#### Data for the task:
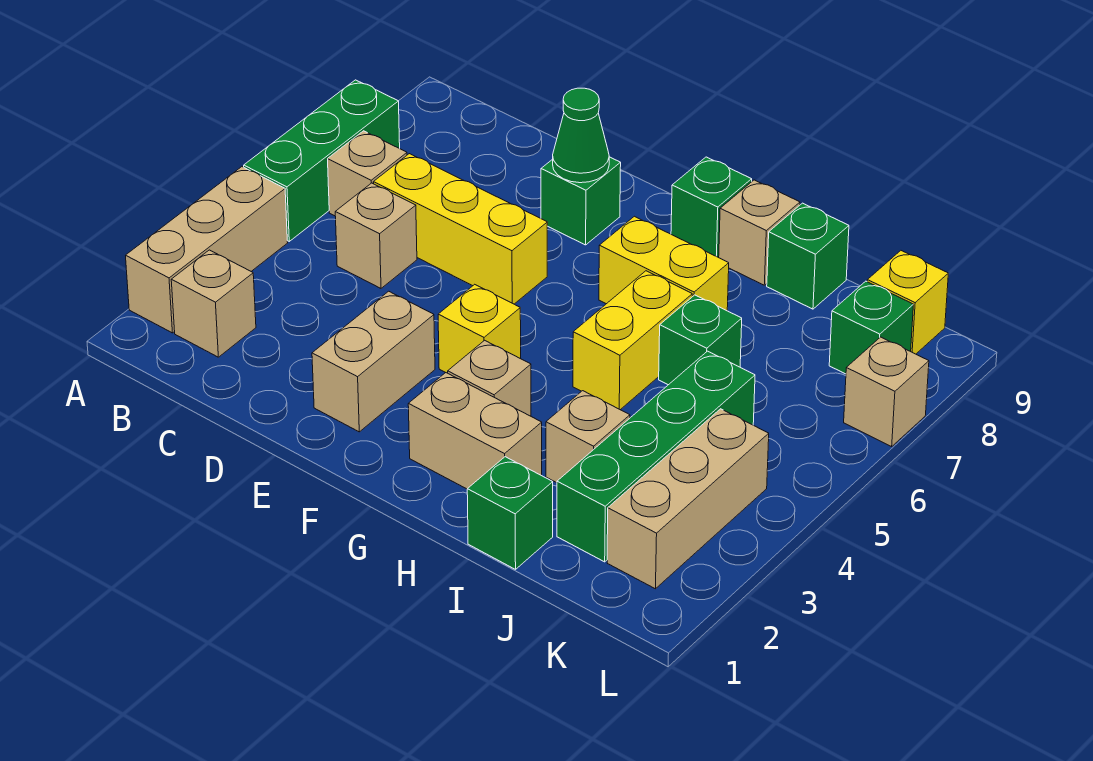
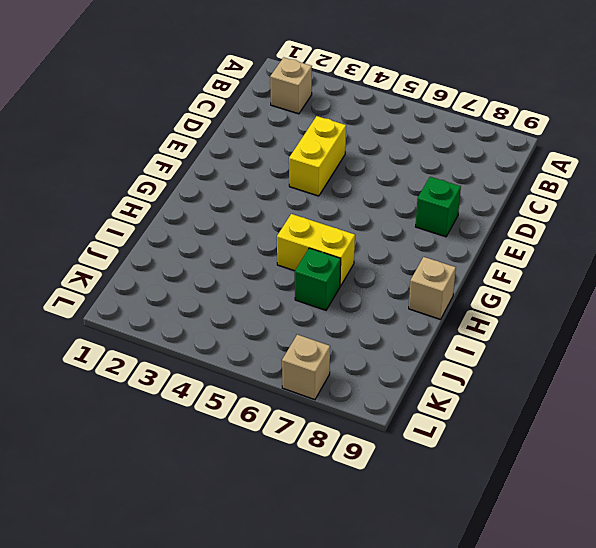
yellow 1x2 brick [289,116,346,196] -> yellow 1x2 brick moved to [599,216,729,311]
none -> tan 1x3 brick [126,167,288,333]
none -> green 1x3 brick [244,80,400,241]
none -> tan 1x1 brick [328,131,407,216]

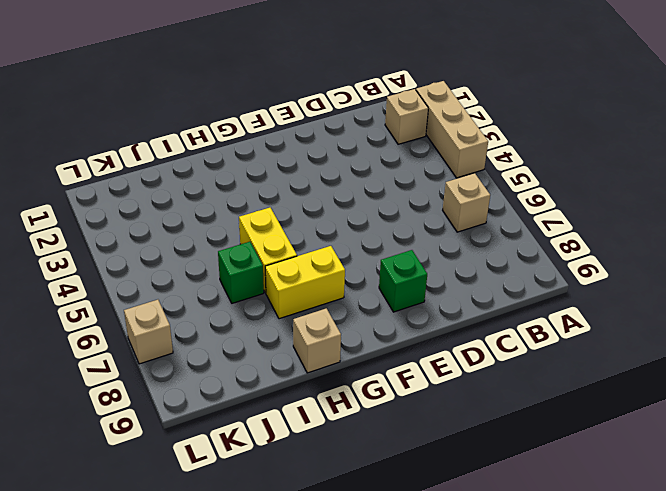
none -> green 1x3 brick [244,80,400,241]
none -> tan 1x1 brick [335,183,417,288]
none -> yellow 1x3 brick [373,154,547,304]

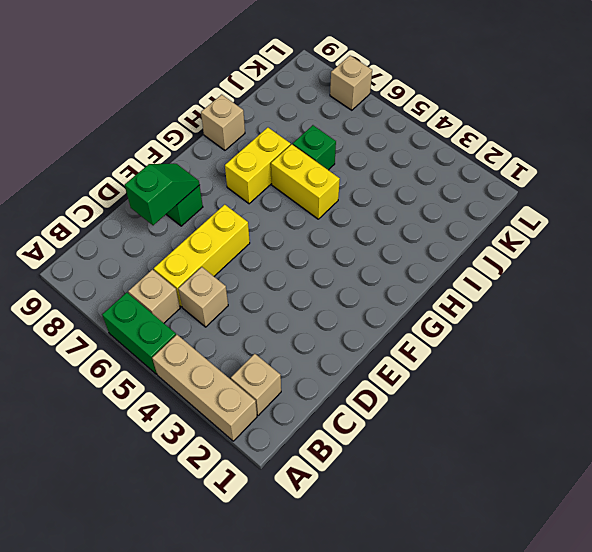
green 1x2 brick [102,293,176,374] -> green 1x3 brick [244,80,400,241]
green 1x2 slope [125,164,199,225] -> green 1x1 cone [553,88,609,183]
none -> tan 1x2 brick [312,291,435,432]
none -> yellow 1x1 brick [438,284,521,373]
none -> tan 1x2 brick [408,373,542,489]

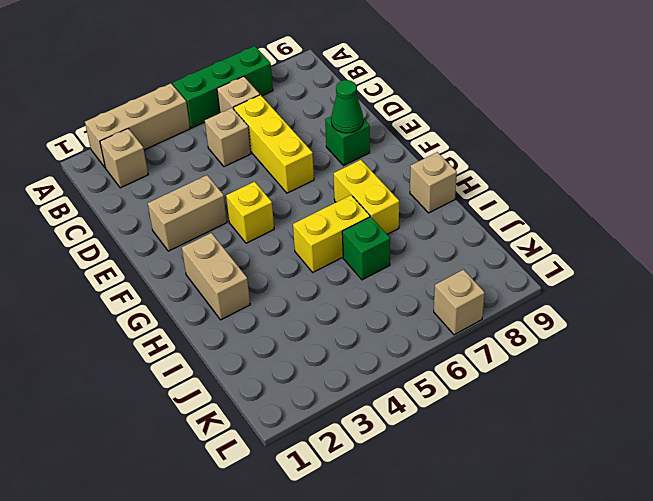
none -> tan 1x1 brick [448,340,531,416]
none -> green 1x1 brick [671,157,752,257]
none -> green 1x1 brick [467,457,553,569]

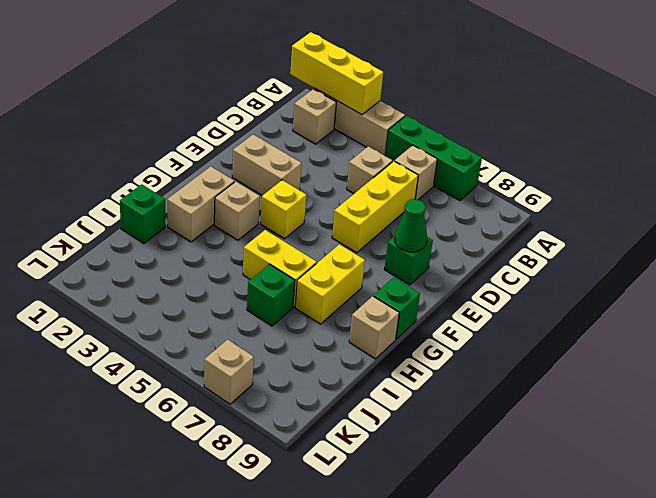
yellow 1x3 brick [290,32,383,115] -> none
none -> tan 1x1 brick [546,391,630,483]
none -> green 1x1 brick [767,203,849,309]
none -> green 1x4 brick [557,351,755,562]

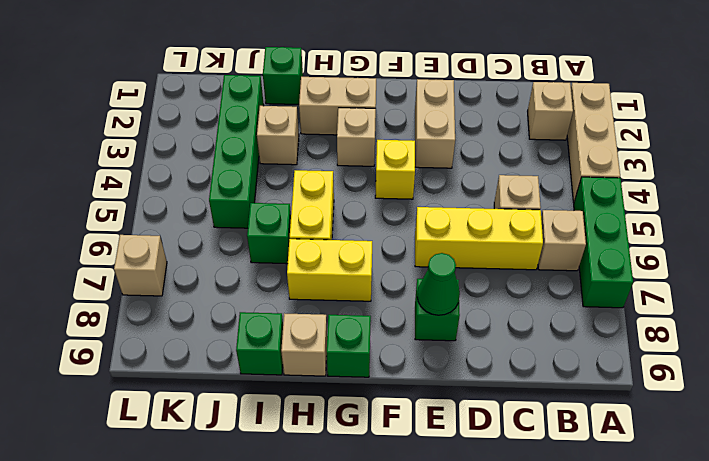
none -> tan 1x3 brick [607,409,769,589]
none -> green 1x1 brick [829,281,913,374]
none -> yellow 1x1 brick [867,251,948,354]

#### Task instructions:
Repeat the records above exactly. Pictures do not belong in the copy.

#### Task solution:
yellow 1x2 brick [289,116,346,196] -> yellow 1x2 brick moved to [599,216,729,311]
none -> tan 1x3 brick [126,167,288,333]
none -> green 1x3 brick [244,80,400,241]
none -> tan 1x1 brick [328,131,407,216]

none -> green 1x3 brick [244,80,400,241]
none -> tan 1x1 brick [335,183,417,288]
none -> yellow 1x3 brick [373,154,547,304]

green 1x2 brick [102,293,176,374] -> green 1x3 brick [244,80,400,241]
green 1x2 slope [125,164,199,225] -> green 1x1 cone [553,88,609,183]
none -> tan 1x2 brick [312,291,435,432]
none -> yellow 1x1 brick [438,284,521,373]
none -> tan 1x2 brick [408,373,542,489]

none -> tan 1x1 brick [448,340,531,416]
none -> green 1x1 brick [671,157,752,257]
none -> green 1x1 brick [467,457,553,569]

yellow 1x3 brick [290,32,383,115] -> none
none -> tan 1x1 brick [546,391,630,483]
none -> green 1x1 brick [767,203,849,309]
none -> green 1x4 brick [557,351,755,562]

none -> tan 1x3 brick [607,409,769,589]
none -> green 1x1 brick [829,281,913,374]
none -> yellow 1x1 brick [867,251,948,354]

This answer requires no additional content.